* **Try it**:
Across the material below, how many lines contain the word "black"? Give only the number.

* **Exercise material**:

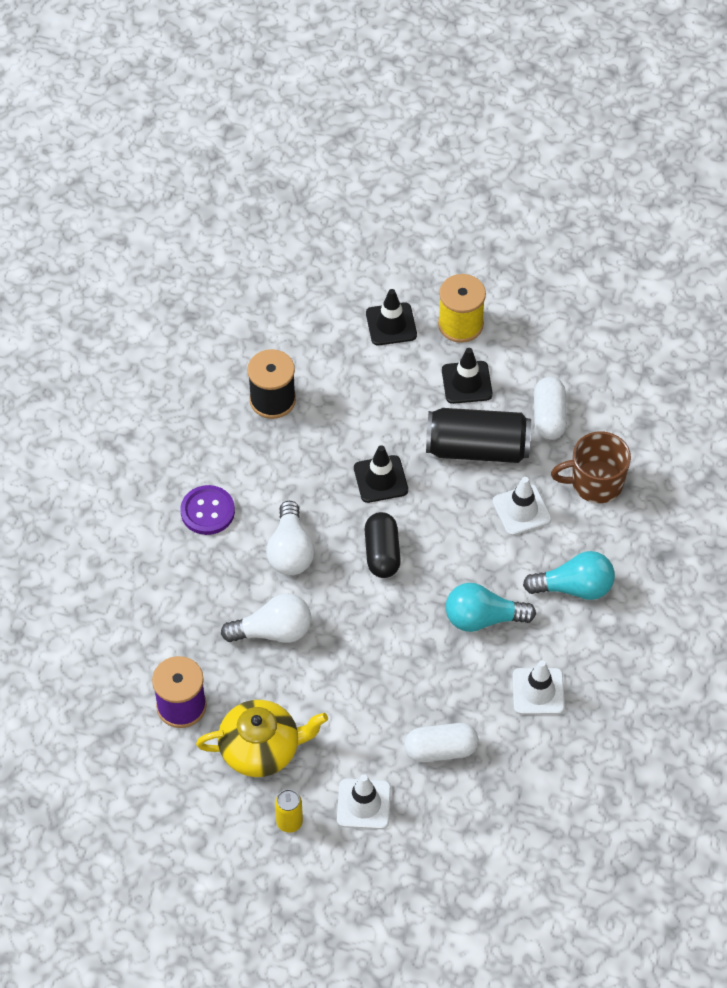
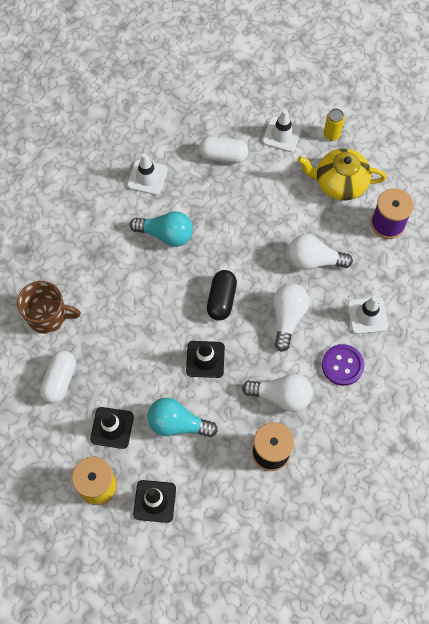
camera: 165 degrees left, 10 degrees up
(275, 460) = (281, 396): none -> white light bulb
(477, 448) = (124, 367): black can -> none
(521, 510) = (110, 308): white traffic cone -> white traffic cone (367, 315)
(574, 587) = (95, 241): turquoise light bulb -> turquoise light bulb (177, 424)

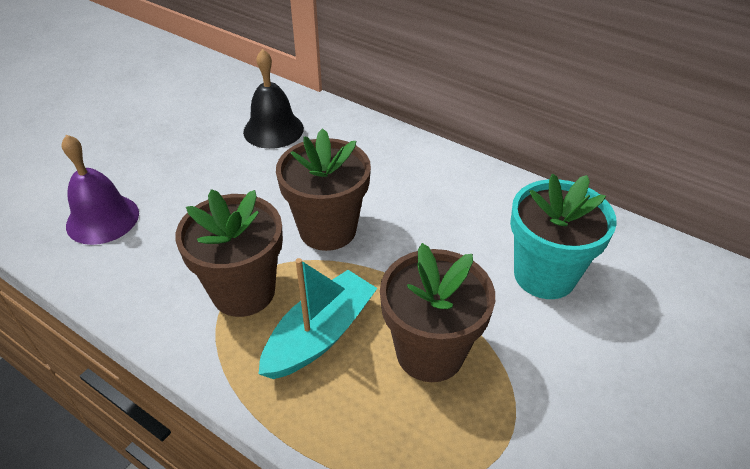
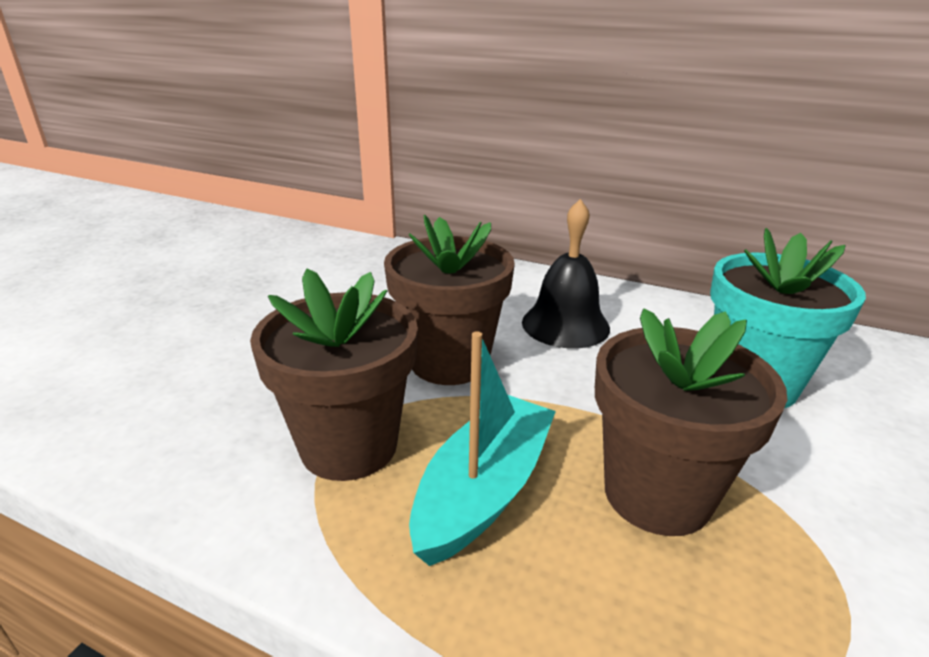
camera: 10 degrees left, 15 degrees down
(102, 219) = (119, 378): purple bell -> none
(273, 130) = (347, 272): black bell -> black bell (565, 325)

* **Reply to the task**:
2